Problem details: What lines below include the word "none"? Copy each one.

Data for analysis:

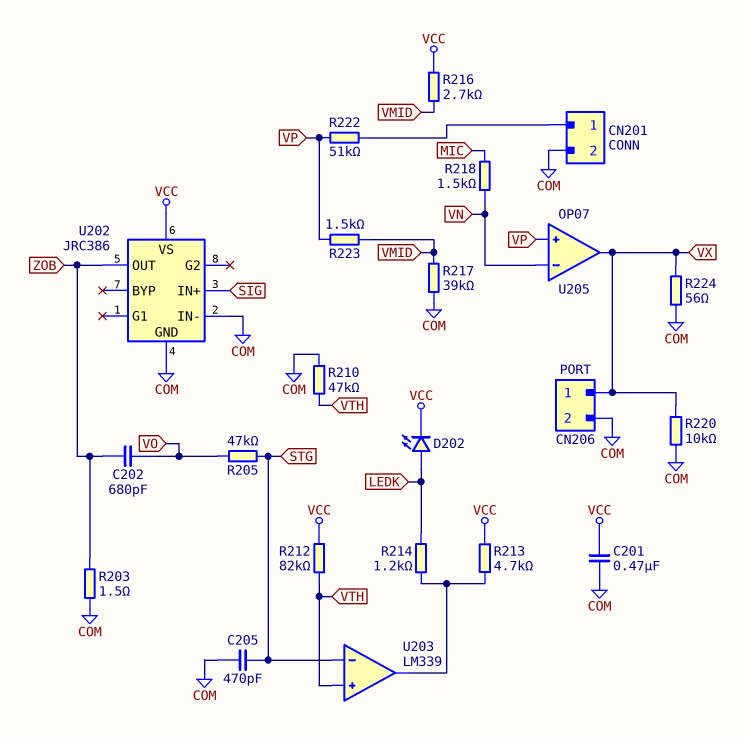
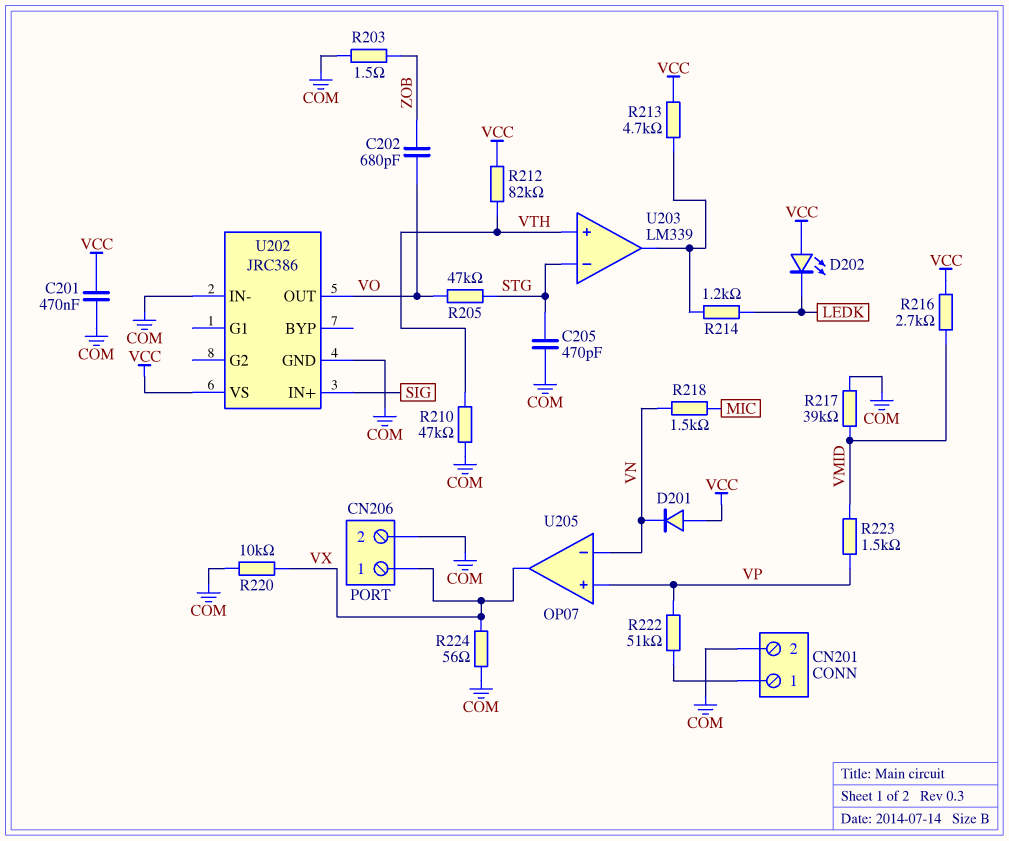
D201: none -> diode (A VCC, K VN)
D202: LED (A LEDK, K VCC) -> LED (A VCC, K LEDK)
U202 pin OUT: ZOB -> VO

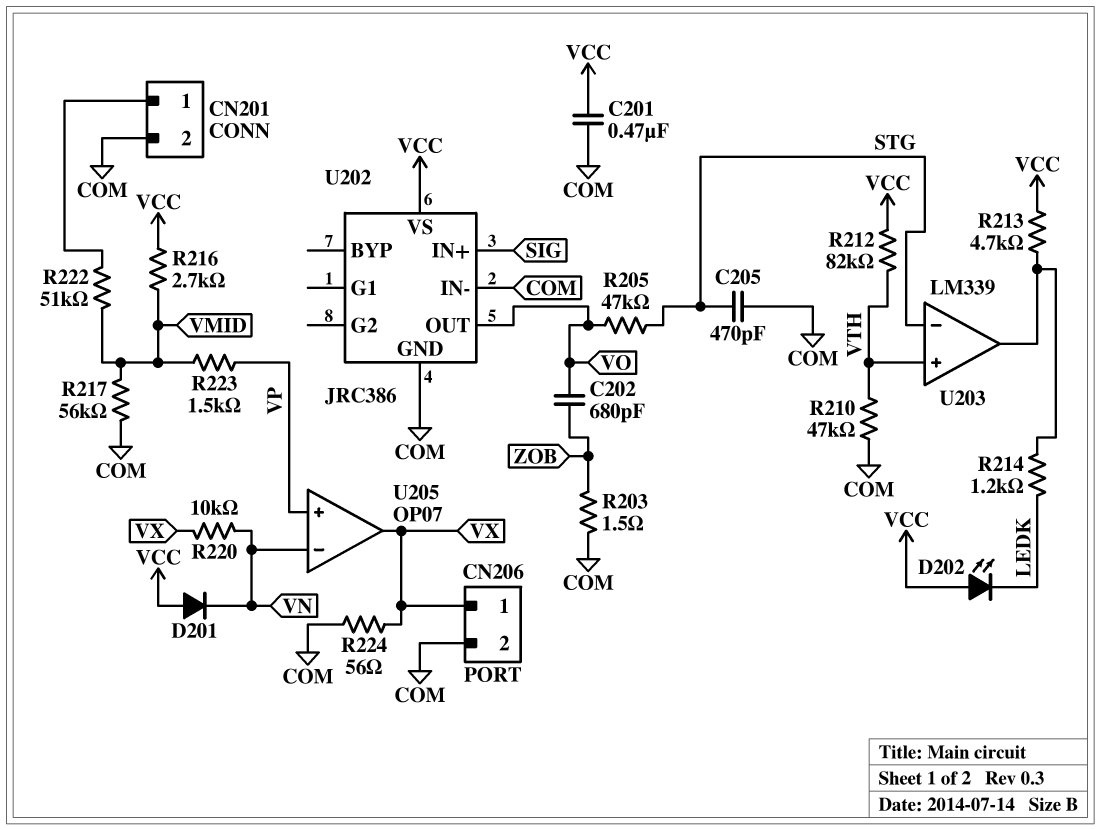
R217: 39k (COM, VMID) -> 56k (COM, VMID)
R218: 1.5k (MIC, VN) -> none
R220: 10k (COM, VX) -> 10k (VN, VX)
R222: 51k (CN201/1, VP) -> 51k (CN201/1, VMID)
--
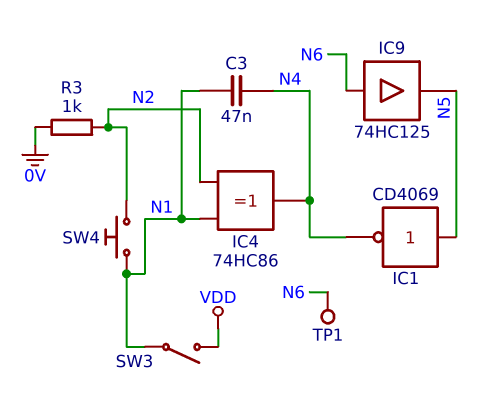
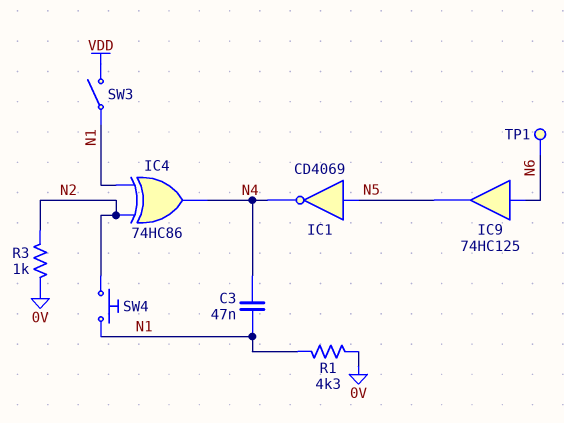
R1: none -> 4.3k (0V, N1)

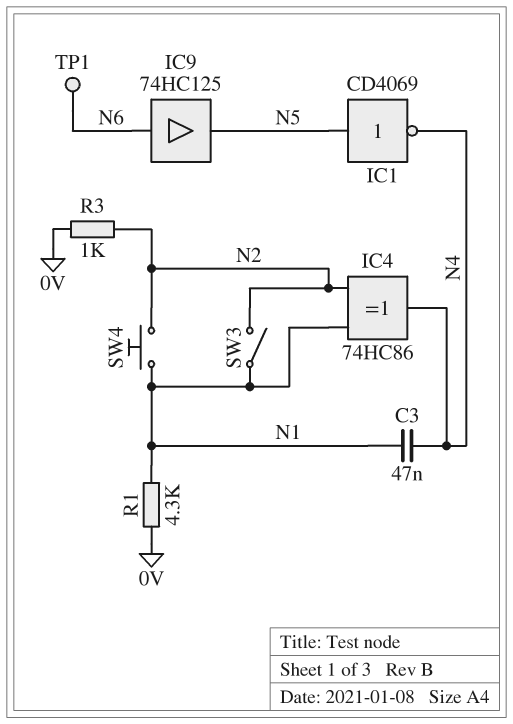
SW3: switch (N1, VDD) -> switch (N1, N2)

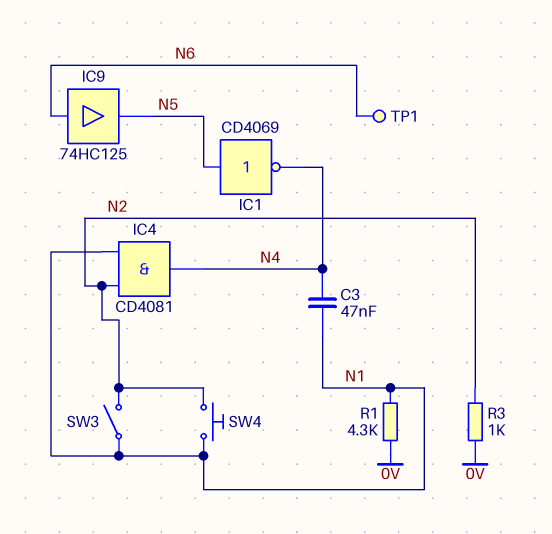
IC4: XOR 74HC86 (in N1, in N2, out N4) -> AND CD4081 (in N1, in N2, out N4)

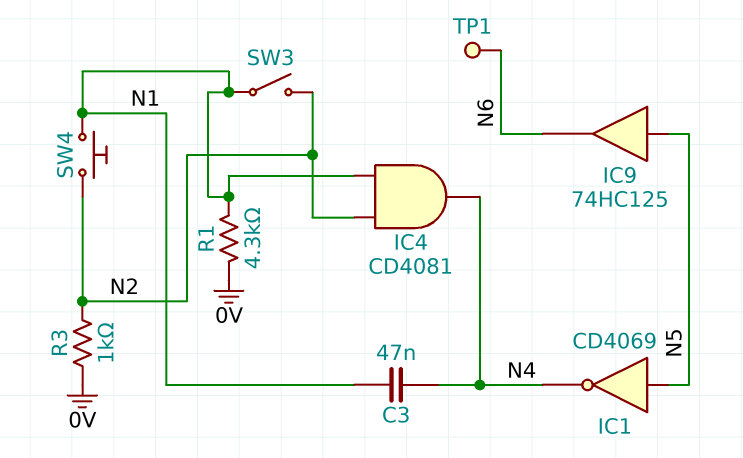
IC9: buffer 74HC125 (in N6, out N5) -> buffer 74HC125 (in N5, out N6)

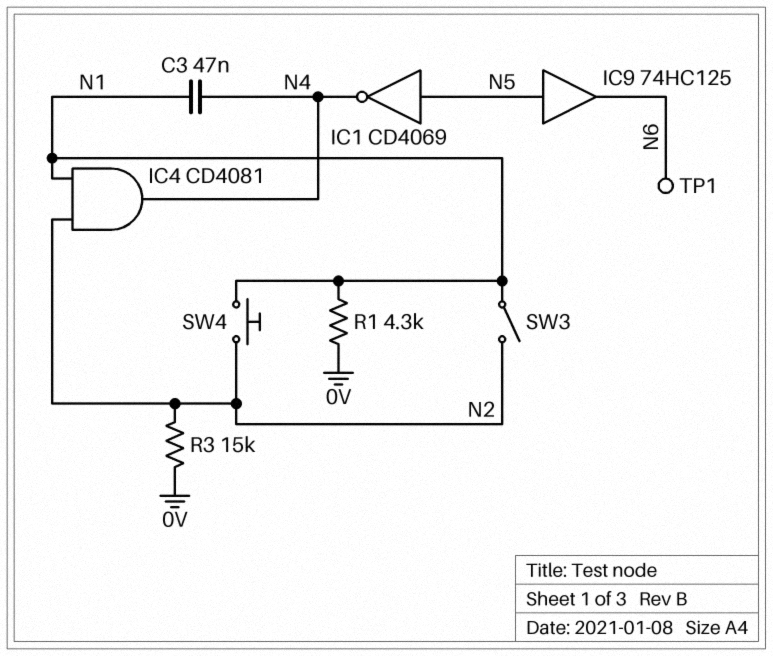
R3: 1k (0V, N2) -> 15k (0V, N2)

Solution to the exercise:
D201: none -> diode (A VCC, K VN)
R218: 1.5k (MIC, VN) -> none
R1: none -> 4.3k (0V, N1)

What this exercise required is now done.